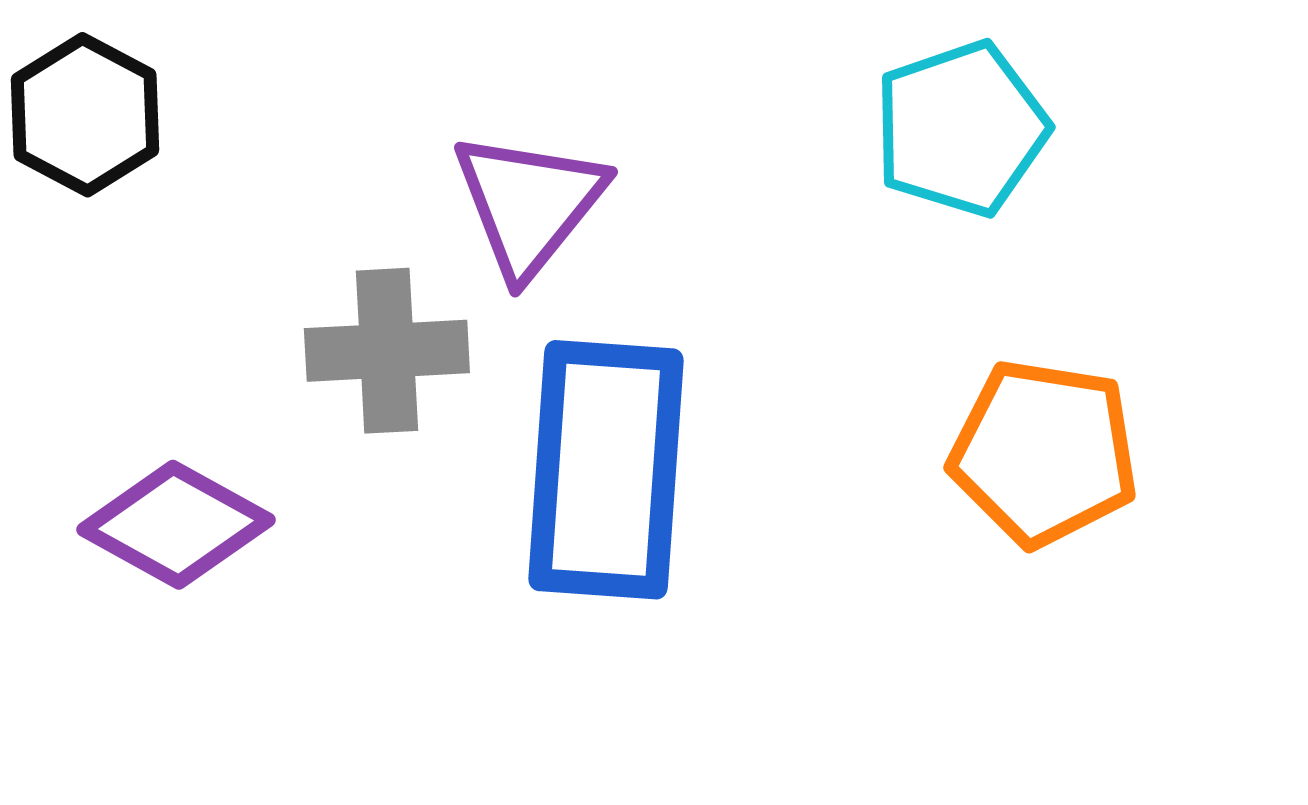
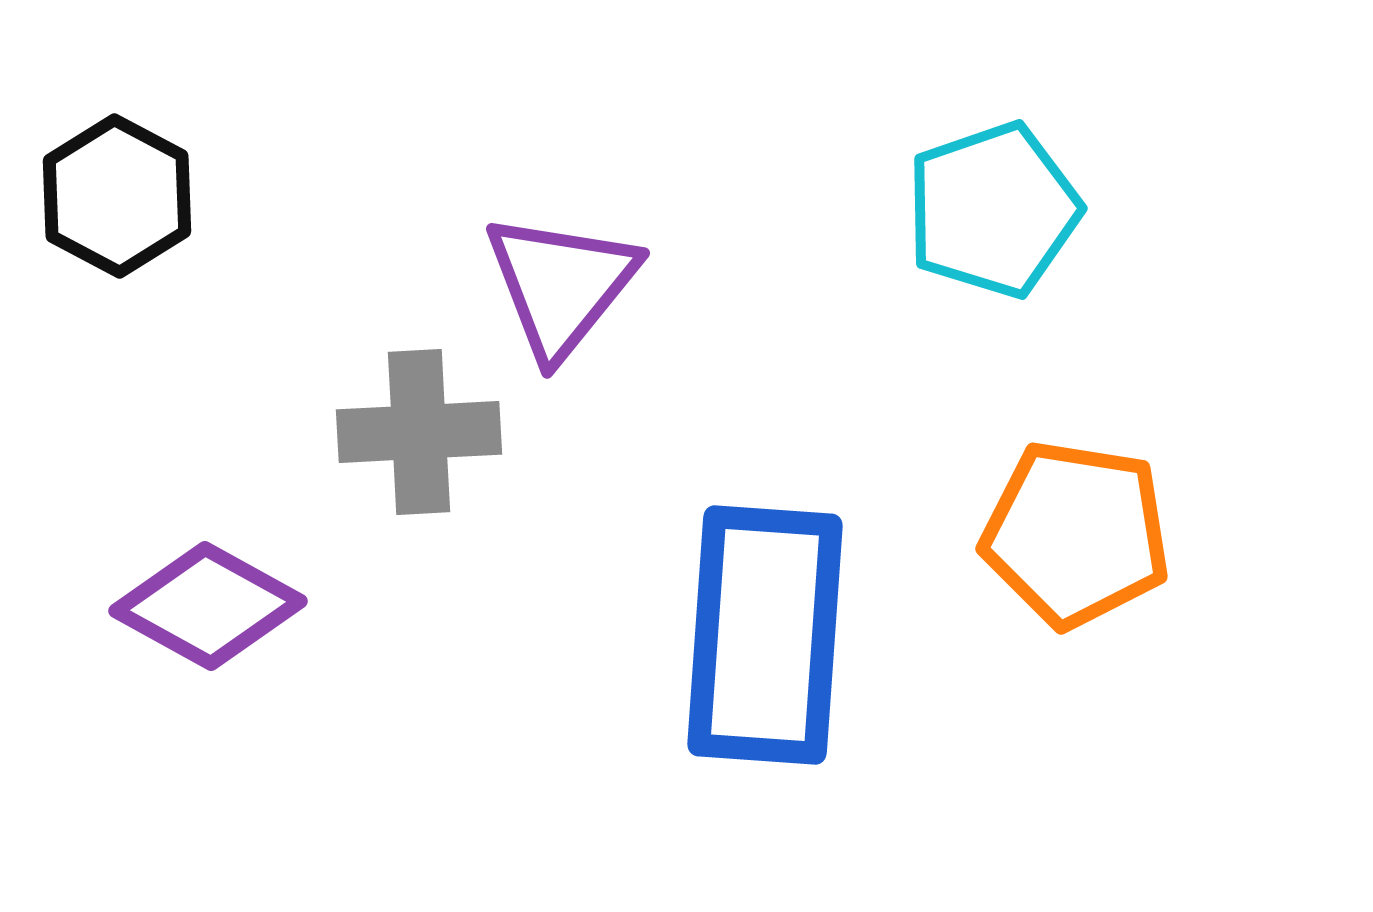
blue rectangle: (606, 470) -> (765, 635), moved

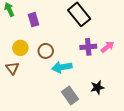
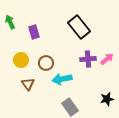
brown triangle: (12, 68) -> (28, 84), moved
black star: (97, 87) -> (107, 99), moved

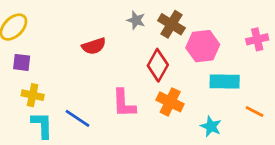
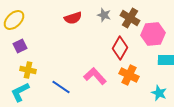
red semicircle: (94, 46) -> (73, 18), moved
purple square: (22, 62) -> (20, 46), turned -32
pink L-shape: (124, 103) -> (95, 76), turned 140
cyan L-shape: (42, 125) -> (20, 92), moved, turned -115

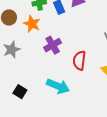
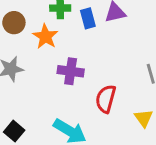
purple cross: (53, 45) -> (71, 71), turned 30

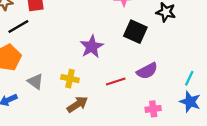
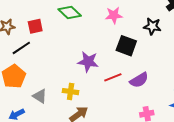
purple star: (92, 47) -> (88, 62), turned -30
red line: (116, 82) -> (113, 77), moved

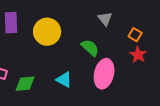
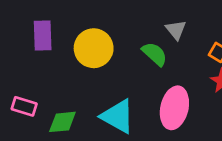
green semicircle: (90, 48) -> (155, 54), moved
cyan triangle: (64, 80) -> (118, 116), size x1.5

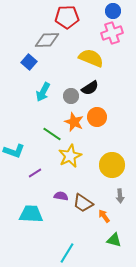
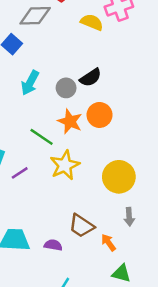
yellow semicircle: (91, 58) -> (92, 22), moved, size x0.7
purple line: (35, 173) -> (20, 173), moved
purple semicircle: (61, 196) -> (53, 245), moved

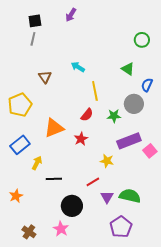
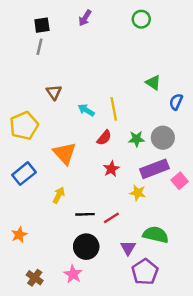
green circle: (142, 40) -> (141, 19), moved
cyan arrow: (78, 67) -> (86, 110), moved
gray circle: (134, 104) -> (163, 138), moved
orange triangle: (54, 128) -> (65, 153), turned -50
red star: (81, 139) -> (111, 169), moved
yellow star: (107, 161) -> (138, 193), moved
yellow arrow: (37, 163) -> (59, 195), moved
black line: (54, 179) -> (85, 214), moved
purple triangle: (107, 197) -> (128, 248), moved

EXERCISE INSTRUCTIONS
Each entry needs to be returned verbatim, with its pictures left out.

OUTPUT OF THE TASK
blue rectangle: (606, 470) -> (765, 635), moved

brown triangle: (12, 68) -> (28, 84), moved
black star: (97, 87) -> (107, 99), moved

red semicircle: (94, 46) -> (73, 18), moved
purple square: (22, 62) -> (20, 46), turned -32
pink L-shape: (124, 103) -> (95, 76), turned 140
cyan L-shape: (42, 125) -> (20, 92), moved, turned -115

purple cross: (53, 45) -> (71, 71), turned 30

purple star: (92, 47) -> (88, 62), turned -30
red line: (116, 82) -> (113, 77), moved

green semicircle: (90, 48) -> (155, 54), moved
cyan triangle: (64, 80) -> (118, 116), size x1.5

yellow semicircle: (91, 58) -> (92, 22), moved, size x0.7
purple line: (35, 173) -> (20, 173), moved
purple semicircle: (61, 196) -> (53, 245), moved

green circle: (142, 40) -> (141, 19), moved
cyan arrow: (78, 67) -> (86, 110), moved
gray circle: (134, 104) -> (163, 138), moved
orange triangle: (54, 128) -> (65, 153), turned -50
red star: (81, 139) -> (111, 169), moved
yellow star: (107, 161) -> (138, 193), moved
yellow arrow: (37, 163) -> (59, 195), moved
black line: (54, 179) -> (85, 214), moved
purple triangle: (107, 197) -> (128, 248), moved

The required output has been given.